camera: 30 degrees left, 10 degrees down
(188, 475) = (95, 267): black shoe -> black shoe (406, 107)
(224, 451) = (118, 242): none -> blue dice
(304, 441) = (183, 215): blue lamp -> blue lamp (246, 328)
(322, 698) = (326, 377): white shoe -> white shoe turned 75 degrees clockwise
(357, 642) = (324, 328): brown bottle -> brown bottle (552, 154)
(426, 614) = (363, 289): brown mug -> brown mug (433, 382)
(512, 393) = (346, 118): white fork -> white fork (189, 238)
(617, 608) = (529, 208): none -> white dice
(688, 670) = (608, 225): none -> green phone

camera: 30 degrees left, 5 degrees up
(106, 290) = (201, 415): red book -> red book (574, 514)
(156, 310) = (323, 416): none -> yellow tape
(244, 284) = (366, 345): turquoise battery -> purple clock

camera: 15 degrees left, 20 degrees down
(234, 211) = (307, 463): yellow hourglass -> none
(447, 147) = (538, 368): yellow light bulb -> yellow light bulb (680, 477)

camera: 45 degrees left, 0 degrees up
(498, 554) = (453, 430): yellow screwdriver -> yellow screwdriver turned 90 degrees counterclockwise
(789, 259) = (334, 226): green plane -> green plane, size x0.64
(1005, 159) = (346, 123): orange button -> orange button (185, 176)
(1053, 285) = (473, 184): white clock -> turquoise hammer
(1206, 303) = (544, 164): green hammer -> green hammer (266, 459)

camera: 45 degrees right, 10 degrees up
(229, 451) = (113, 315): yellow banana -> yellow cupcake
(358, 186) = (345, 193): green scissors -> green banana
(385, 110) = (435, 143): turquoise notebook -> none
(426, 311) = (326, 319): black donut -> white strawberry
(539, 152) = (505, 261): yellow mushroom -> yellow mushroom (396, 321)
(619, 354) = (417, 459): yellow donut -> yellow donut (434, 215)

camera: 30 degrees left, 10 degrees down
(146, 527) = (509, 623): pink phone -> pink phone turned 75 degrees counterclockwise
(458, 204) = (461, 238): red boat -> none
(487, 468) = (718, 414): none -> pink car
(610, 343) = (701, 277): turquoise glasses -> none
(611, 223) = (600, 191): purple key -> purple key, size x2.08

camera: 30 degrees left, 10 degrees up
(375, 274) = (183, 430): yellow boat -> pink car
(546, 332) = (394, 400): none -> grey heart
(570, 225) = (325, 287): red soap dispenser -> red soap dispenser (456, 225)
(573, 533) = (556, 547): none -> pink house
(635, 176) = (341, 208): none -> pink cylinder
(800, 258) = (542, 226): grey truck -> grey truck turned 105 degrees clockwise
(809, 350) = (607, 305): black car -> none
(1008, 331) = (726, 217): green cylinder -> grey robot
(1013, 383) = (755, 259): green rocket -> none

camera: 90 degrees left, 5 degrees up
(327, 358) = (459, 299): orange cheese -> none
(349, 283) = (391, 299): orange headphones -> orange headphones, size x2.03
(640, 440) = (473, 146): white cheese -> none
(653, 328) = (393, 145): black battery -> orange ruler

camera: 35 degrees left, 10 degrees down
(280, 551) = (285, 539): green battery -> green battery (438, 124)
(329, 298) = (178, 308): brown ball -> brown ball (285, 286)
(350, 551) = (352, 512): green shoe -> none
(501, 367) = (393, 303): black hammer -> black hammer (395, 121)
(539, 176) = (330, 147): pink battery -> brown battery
□ □ □
**Exercise prompt**: This exercise requires that all of the entries be repeated exactly.

**Exercise result**:
camera: 30 degrees left, 10 degrees down
(188, 475) = (95, 267): black shoe -> black shoe (406, 107)
(224, 451) = (118, 242): none -> blue dice
(304, 441) = (183, 215): blue lamp -> blue lamp (246, 328)
(322, 698) = (326, 377): white shoe -> white shoe turned 75 degrees clockwise
(357, 642) = (324, 328): brown bottle -> brown bottle (552, 154)
(426, 614) = (363, 289): brown mug -> brown mug (433, 382)
(512, 393) = (346, 118): white fork -> white fork (189, 238)
(617, 608) = (529, 208): none -> white dice
(688, 670) = (608, 225): none -> green phone

camera: 30 degrees left, 5 degrees up
(106, 290) = (201, 415): red book -> red book (574, 514)
(156, 310) = (323, 416): none -> yellow tape
(244, 284) = (366, 345): turquoise battery -> purple clock

camera: 15 degrees left, 20 degrees down
(234, 211) = (307, 463): yellow hourglass -> none
(447, 147) = (538, 368): yellow light bulb -> yellow light bulb (680, 477)

camera: 45 degrees left, 0 degrees up
(498, 554) = (453, 430): yellow screwdriver -> yellow screwdriver turned 90 degrees counterclockwise
(789, 259) = (334, 226): green plane -> green plane, size x0.64
(1005, 159) = (346, 123): orange button -> orange button (185, 176)
(1053, 285) = (473, 184): white clock -> turquoise hammer
(1206, 303) = (544, 164): green hammer -> green hammer (266, 459)

camera: 45 degrees right, 10 degrees up
(229, 451) = (113, 315): yellow banana -> yellow cupcake
(358, 186) = (345, 193): green scissors -> green banana
(385, 110) = (435, 143): turquoise notebook -> none
(426, 311) = (326, 319): black donut -> white strawberry
(539, 152) = (505, 261): yellow mushroom -> yellow mushroom (396, 321)
(619, 354) = (417, 459): yellow donut -> yellow donut (434, 215)

camera: 30 degrees left, 10 degrees down
(146, 527) = (509, 623): pink phone -> pink phone turned 75 degrees counterclockwise
(458, 204) = (461, 238): red boat -> none
(487, 468) = (718, 414): none -> pink car
(610, 343) = (701, 277): turquoise glasses -> none
(611, 223) = (600, 191): purple key -> purple key, size x2.08

camera: 30 degrees left, 10 degrees up
(375, 274) = (183, 430): yellow boat -> pink car
(546, 332) = (394, 400): none -> grey heart
(570, 225) = (325, 287): red soap dispenser -> red soap dispenser (456, 225)
(573, 533) = (556, 547): none -> pink house
(635, 176) = (341, 208): none -> pink cylinder
(800, 258) = (542, 226): grey truck -> grey truck turned 105 degrees clockwise
(809, 350) = (607, 305): black car -> none
(1008, 331) = (726, 217): green cylinder -> grey robot
(1013, 383) = (755, 259): green rocket -> none

camera: 90 degrees left, 5 degrees up
(327, 358) = (459, 299): orange cheese -> none
(349, 283) = (391, 299): orange headphones -> orange headphones, size x2.03
(640, 440) = (473, 146): white cheese -> none
(653, 328) = (393, 145): black battery -> orange ruler

camera: 35 degrees left, 10 degrees down
(280, 551) = (285, 539): green battery -> green battery (438, 124)
(329, 298) = (178, 308): brown ball -> brown ball (285, 286)
(350, 551) = (352, 512): green shoe -> none
(501, 367) = (393, 303): black hammer -> black hammer (395, 121)
(539, 176) = (330, 147): pink battery -> brown battery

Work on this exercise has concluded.